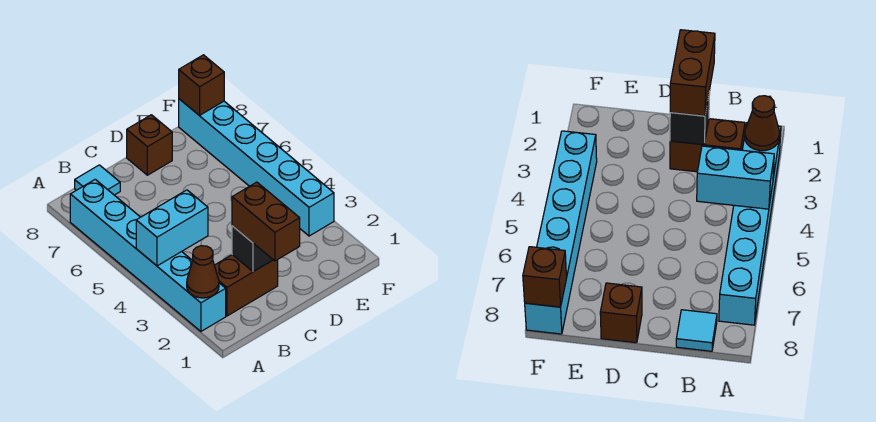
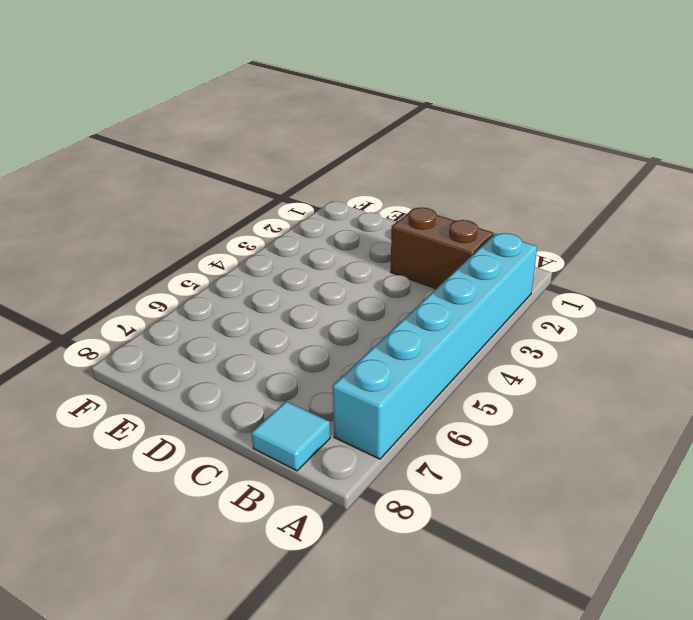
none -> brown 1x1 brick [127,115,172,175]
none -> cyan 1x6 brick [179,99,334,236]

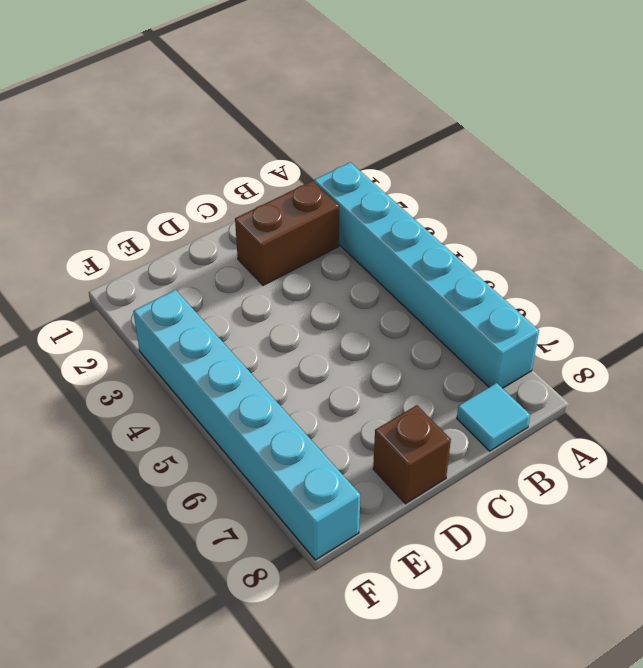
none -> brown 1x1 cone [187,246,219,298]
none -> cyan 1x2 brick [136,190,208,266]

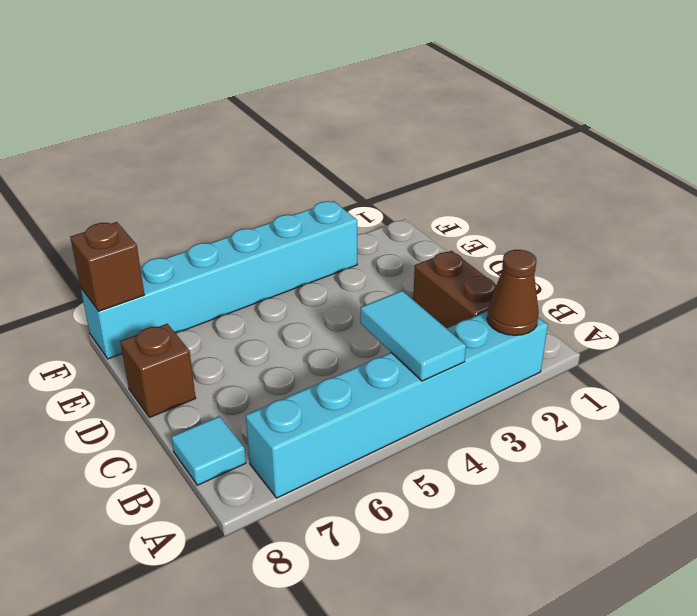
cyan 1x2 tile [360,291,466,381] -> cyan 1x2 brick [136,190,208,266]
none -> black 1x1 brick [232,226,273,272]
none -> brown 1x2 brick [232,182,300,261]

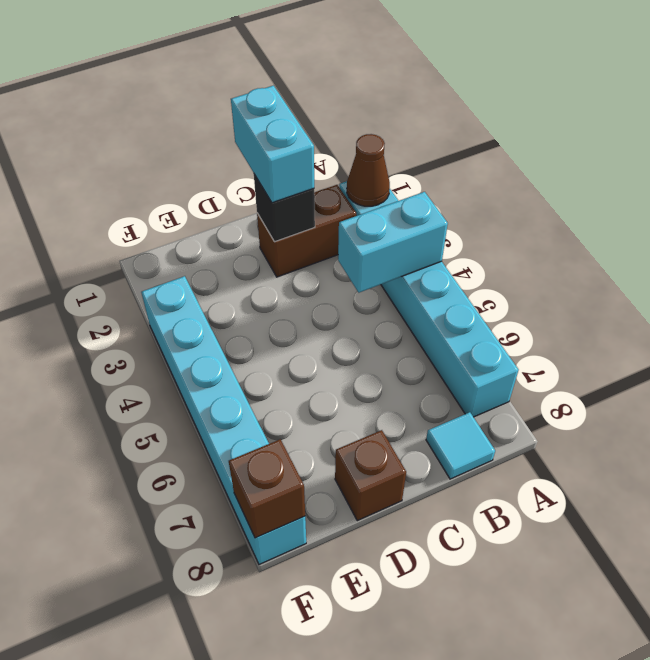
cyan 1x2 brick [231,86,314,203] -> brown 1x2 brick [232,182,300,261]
==
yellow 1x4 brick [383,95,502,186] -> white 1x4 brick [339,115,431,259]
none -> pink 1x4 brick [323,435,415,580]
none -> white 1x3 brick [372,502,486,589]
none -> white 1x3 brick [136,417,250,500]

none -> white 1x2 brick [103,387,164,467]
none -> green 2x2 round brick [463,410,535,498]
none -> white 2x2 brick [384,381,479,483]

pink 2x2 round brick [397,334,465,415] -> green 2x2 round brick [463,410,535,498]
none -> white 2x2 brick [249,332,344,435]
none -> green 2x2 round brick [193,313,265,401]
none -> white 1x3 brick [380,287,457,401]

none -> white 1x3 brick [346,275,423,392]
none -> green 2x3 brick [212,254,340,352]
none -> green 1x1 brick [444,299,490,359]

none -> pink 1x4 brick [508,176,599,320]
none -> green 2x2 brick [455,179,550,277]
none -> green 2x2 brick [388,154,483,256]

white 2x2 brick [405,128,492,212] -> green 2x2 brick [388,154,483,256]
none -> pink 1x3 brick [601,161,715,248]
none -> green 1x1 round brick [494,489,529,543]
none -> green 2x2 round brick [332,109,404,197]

[Activity] Lines that contain the string "cyan" should be copied from the material above.

[Task result]
none -> cyan 1x6 brick [179,99,334,236]
none -> cyan 1x2 brick [136,190,208,266]
cyan 1x2 tile [360,291,466,381] -> cyan 1x2 brick [136,190,208,266]
cyan 1x2 brick [231,86,314,203] -> brown 1x2 brick [232,182,300,261]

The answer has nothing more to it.